Please retype all of the records below word for word, leaving out any pictures.

DATA FOR THIS EXERCISE Start Marker

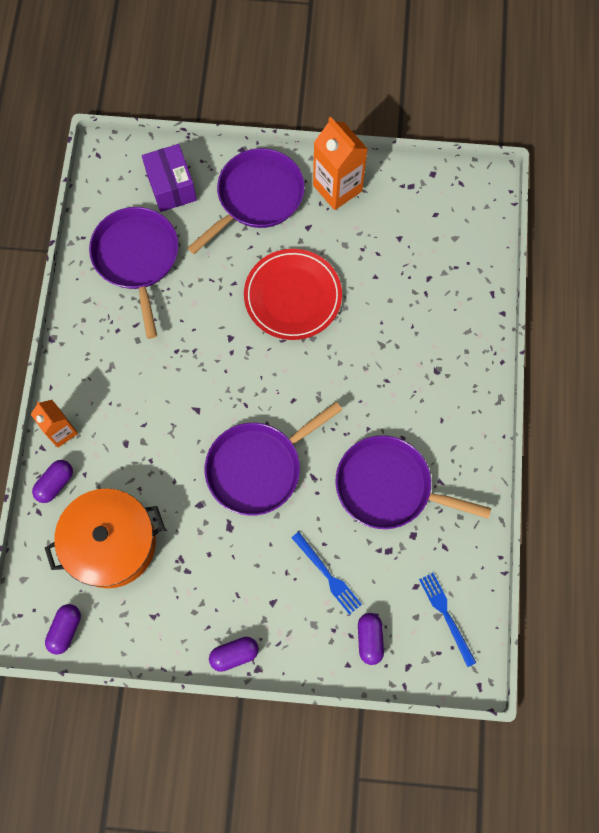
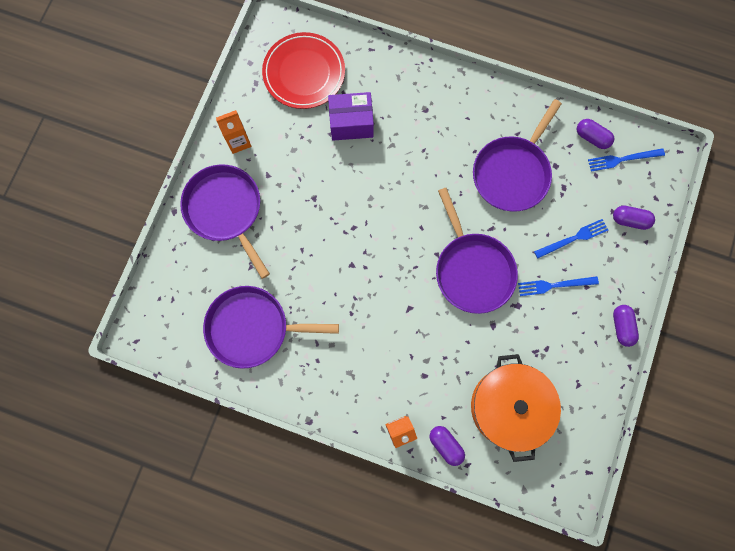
camera: 75 degrees left, 5 degrees up
(65, 630) = (575, 461): purple capsule -> purple capsule (592, 137)
(171, 187) = (191, 281): purple box -> purple box (351, 123)
(264, 564) = (554, 285): none -> blue fork
(293, 296) = (328, 204): red plate -> red plate (304, 73)
(337, 188) = (238, 141): orange carton -> orange carton, size x0.63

DATA FOR THIS EXERCISE End Marker

§ TASK OUTPUT:
camera: 75 degrees left, 5 degrees up
(65, 630) = (575, 461): purple capsule -> purple capsule (592, 137)
(171, 187) = (191, 281): purple box -> purple box (351, 123)
(264, 564) = (554, 285): none -> blue fork
(293, 296) = (328, 204): red plate -> red plate (304, 73)
(337, 188) = (238, 141): orange carton -> orange carton, size x0.63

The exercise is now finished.